Object state comparisons
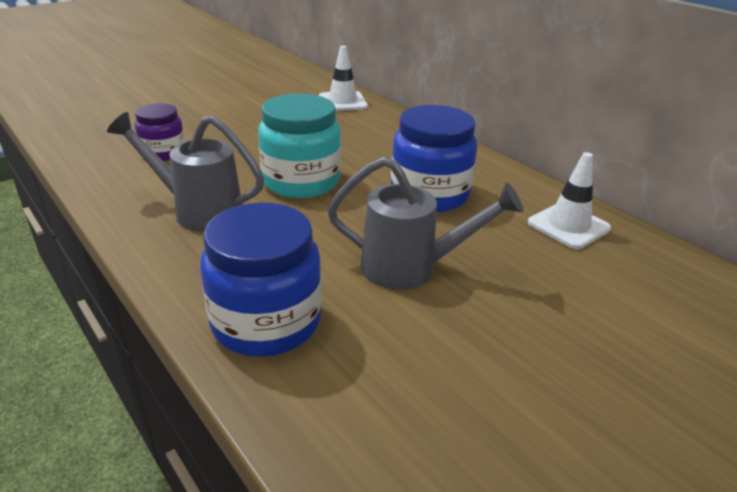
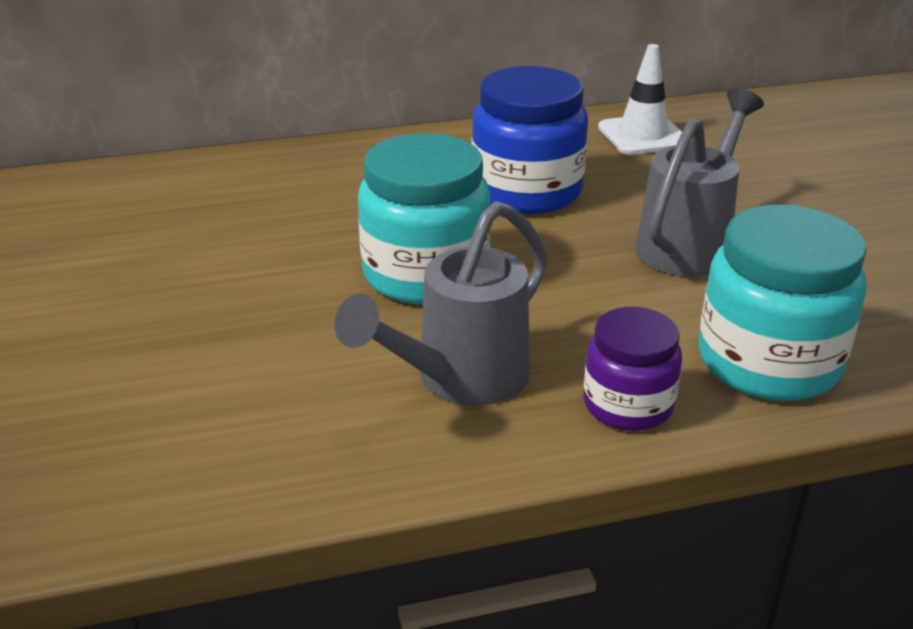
camera: 65 degrees left, 0 degrees up
purple jar [135,103,185,161] -> purple jar moved to [583,307,682,431]
blue jar [200,202,322,357] -> turquoise jar [698,204,867,401]
white traffic cone [319,46,368,111] -> none

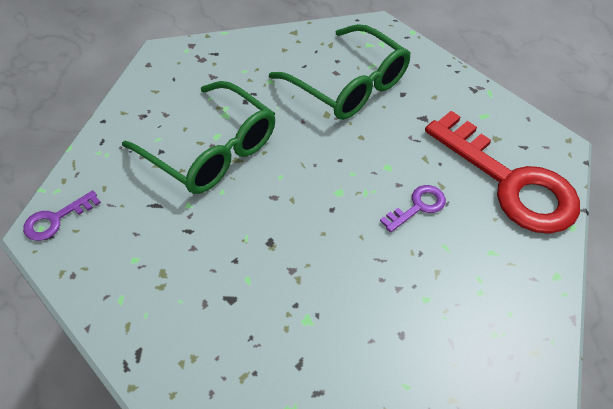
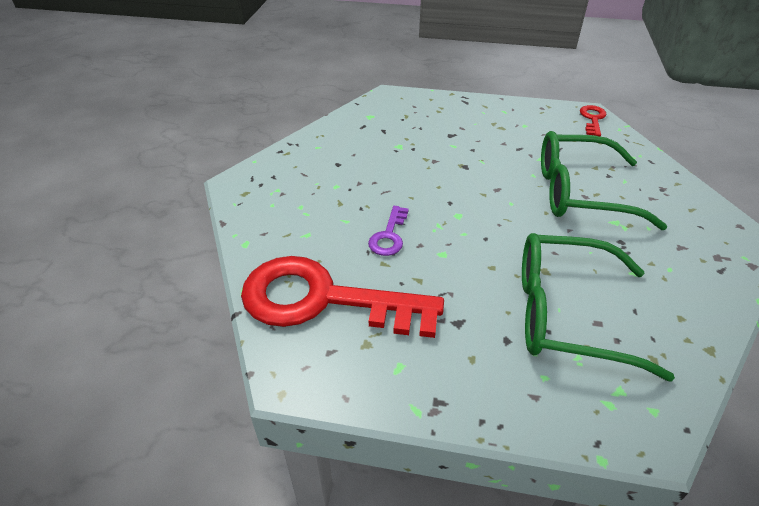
camera: 145 degrees right, 10 degrees down
purple key [23,190,101,241] -> red key [580,105,607,136]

### PROBLEM REQUIREMENTS:
A faithful copy of every entry is needed, omitting each image.

### YOUR RESPONSE:
camera: 65 degrees left, 0 degrees up
purple jar [135,103,185,161] -> purple jar moved to [583,307,682,431]
blue jar [200,202,322,357] -> turquoise jar [698,204,867,401]
white traffic cone [319,46,368,111] -> none

camera: 145 degrees right, 10 degrees down
purple key [23,190,101,241] -> red key [580,105,607,136]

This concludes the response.